== Problem to work on ==
Each record below is to be copied exactly; the pictures are to be omitted.

Start of Source information

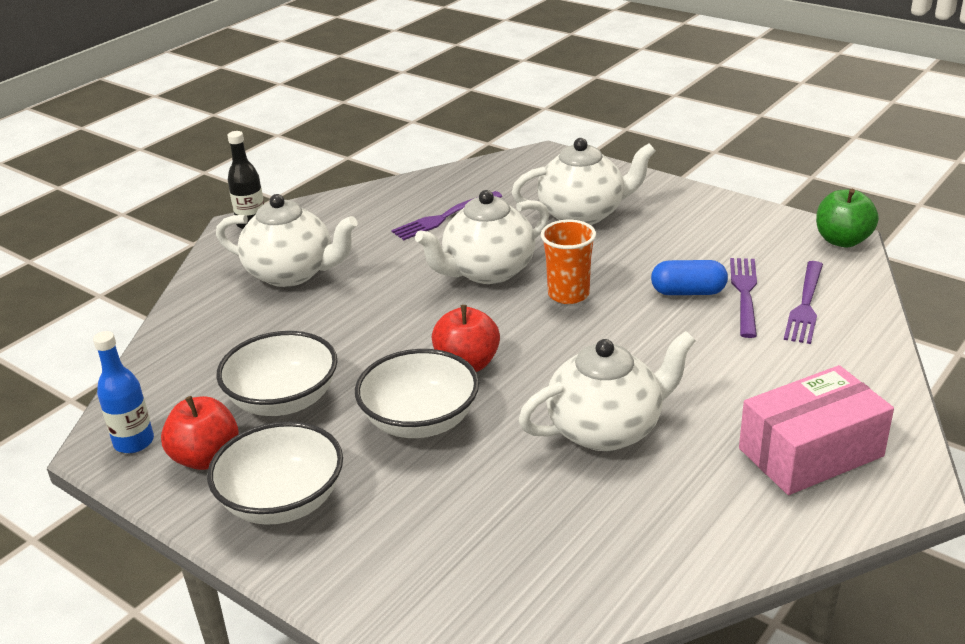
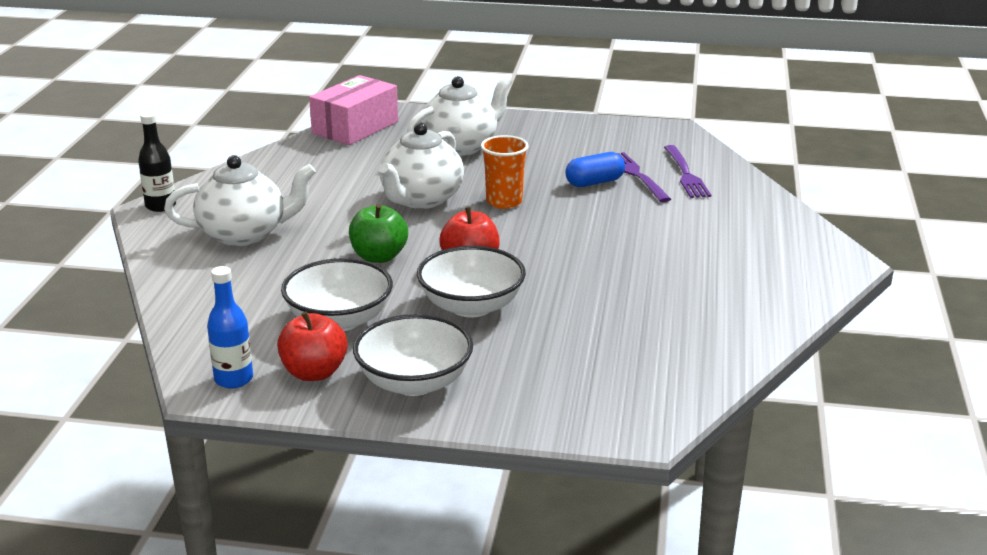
camera: 30 degrees left, 5 degrees down
(444, 217) = (342, 169): purple fork -> none
(606, 429) = (619, 278): white teapot -> none
(810, 452) = (769, 258): pink box -> pink box (355, 127)
(842, 240) = (674, 130): green apple -> green apple (379, 257)

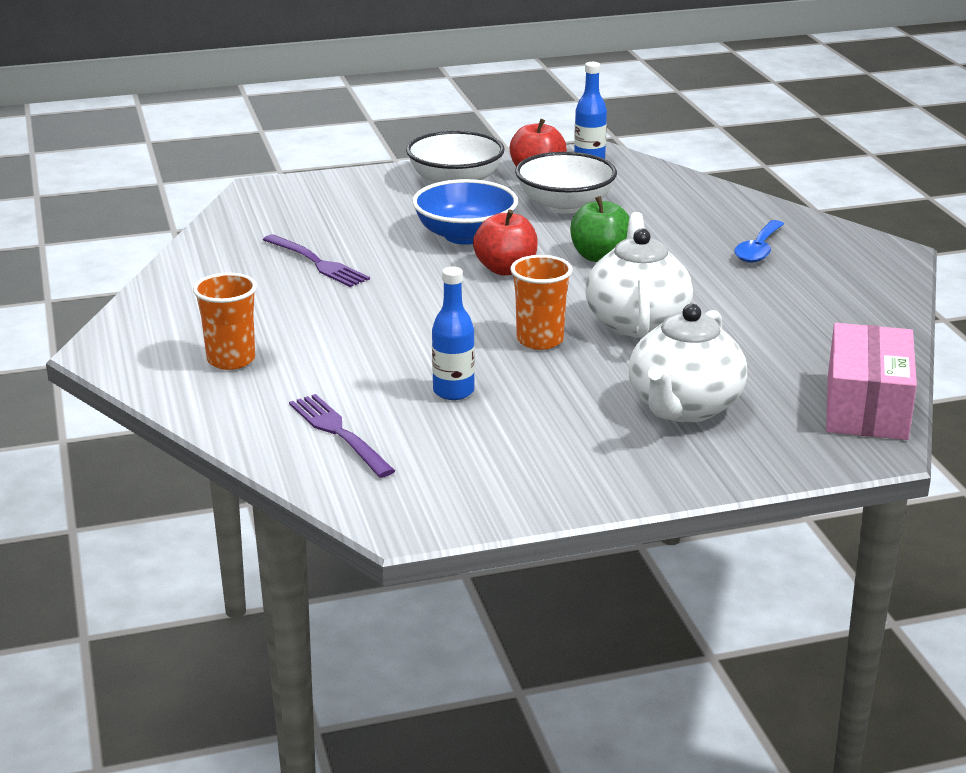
camera: 155 degrees right, 0 degrees up
(160, 206) = (890, 257): black bottle -> none
(244, 234) = (758, 249): white teapot -> blue spoon
(471, 306) = (465, 235): white bowl -> blue bowl
(594, 182) = (453, 391): blue capsule -> blue bottle
(636, 175) = (406, 415): purple fork -> purple fork (317, 263)
(742, 234) = (231, 360): none -> orange cup

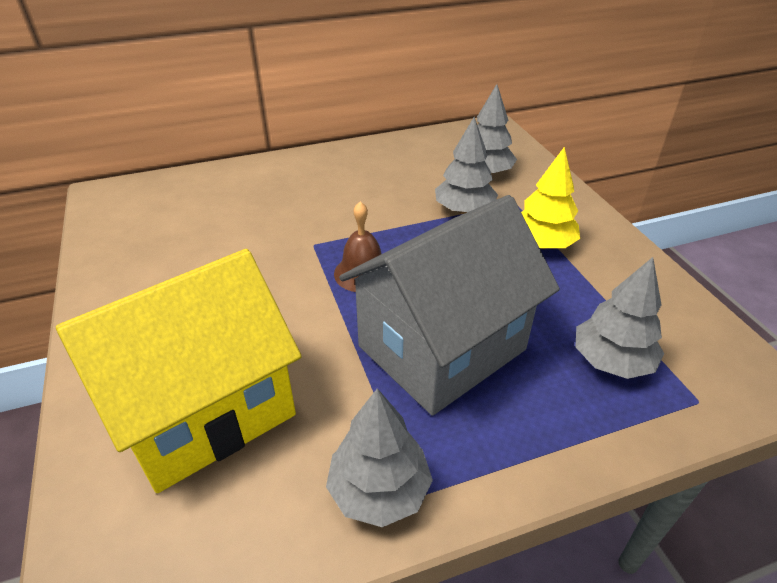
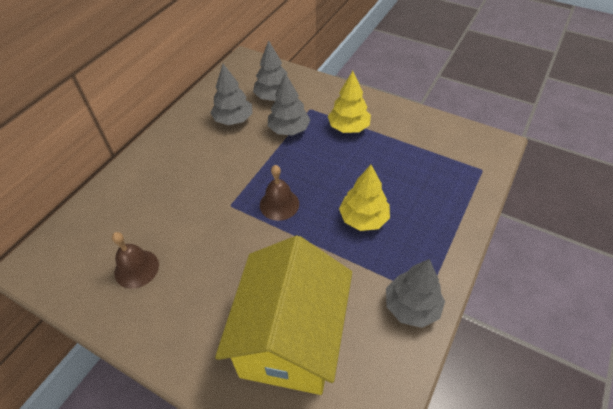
camera: 40 degrees left, 10 degrees up
(167, 246) = (136, 268): none -> brown bell
(441, 348) = (363, 218): grey house -> yellow tree
(611, 361) = (436, 173): grey tree -> grey tree (233, 119)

End of Source information

== Output for this task ==
camera: 30 degrees left, 5 degrees down
(444, 217) = (342, 169): purple fork -> none
(606, 429) = (619, 278): white teapot -> none
(810, 452) = (769, 258): pink box -> pink box (355, 127)
(842, 240) = (674, 130): green apple -> green apple (379, 257)

camera: 155 degrees right, 0 degrees up
(160, 206) = (890, 257): black bottle -> none
(244, 234) = (758, 249): white teapot -> blue spoon
(471, 306) = (465, 235): white bowl -> blue bowl
(594, 182) = (453, 391): blue capsule -> blue bottle
(636, 175) = (406, 415): purple fork -> purple fork (317, 263)
(742, 234) = (231, 360): none -> orange cup

camera: 40 degrees left, 10 degrees up
(167, 246) = (136, 268): none -> brown bell
(441, 348) = (363, 218): grey house -> yellow tree
(611, 361) = (436, 173): grey tree -> grey tree (233, 119)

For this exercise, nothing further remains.